*MATERIAL FOR THIS EXERCISE:*
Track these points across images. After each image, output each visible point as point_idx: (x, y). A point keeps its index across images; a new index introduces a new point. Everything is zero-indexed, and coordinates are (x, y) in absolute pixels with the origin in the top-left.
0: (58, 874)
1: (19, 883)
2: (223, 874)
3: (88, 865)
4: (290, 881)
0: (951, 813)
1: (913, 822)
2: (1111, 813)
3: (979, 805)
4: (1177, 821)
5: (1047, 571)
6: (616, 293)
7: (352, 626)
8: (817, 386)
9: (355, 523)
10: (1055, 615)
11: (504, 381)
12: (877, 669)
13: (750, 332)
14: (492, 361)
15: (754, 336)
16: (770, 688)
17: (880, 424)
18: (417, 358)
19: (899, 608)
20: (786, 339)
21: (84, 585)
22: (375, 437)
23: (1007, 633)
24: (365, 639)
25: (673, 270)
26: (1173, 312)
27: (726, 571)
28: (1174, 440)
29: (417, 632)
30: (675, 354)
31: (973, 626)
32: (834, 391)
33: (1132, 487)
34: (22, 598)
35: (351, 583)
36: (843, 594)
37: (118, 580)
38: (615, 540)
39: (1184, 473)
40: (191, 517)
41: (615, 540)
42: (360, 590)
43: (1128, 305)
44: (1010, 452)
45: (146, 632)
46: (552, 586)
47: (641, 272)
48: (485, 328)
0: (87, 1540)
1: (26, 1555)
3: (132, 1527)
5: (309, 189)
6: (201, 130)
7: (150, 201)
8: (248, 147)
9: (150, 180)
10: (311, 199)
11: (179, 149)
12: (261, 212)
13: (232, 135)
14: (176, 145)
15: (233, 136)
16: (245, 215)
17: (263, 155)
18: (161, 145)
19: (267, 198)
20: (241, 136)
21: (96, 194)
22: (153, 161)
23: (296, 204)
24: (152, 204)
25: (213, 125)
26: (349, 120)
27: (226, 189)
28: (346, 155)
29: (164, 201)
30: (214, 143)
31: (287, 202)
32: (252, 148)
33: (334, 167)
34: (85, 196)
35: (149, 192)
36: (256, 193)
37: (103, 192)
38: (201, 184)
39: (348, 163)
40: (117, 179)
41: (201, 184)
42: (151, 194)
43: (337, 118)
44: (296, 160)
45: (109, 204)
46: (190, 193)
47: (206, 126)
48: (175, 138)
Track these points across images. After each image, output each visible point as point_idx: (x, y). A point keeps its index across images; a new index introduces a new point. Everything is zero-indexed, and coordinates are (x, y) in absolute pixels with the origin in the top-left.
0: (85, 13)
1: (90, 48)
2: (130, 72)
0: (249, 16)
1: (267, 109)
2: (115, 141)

*EXERCISE REQUIREMENTS:* Copy everything from the start of the listing down to the line containing "4: (1177, 821)", replacing "top-left" with "bottom-left" and changing nothing else.

*ANSWER TO THE TASK:*
Track these points across images. After each image, output each visible point as point_idx: (x, y). A point keeps its index across images; a new index introduces a new point. Everything is zero-indexed, and coordinates are (x, y) in absolute pixels with the origin in the bottom-left.
0: (58, 874)
1: (19, 883)
2: (223, 874)
3: (88, 865)
4: (290, 881)
0: (951, 813)
1: (913, 822)
2: (1111, 813)
3: (979, 805)
4: (1177, 821)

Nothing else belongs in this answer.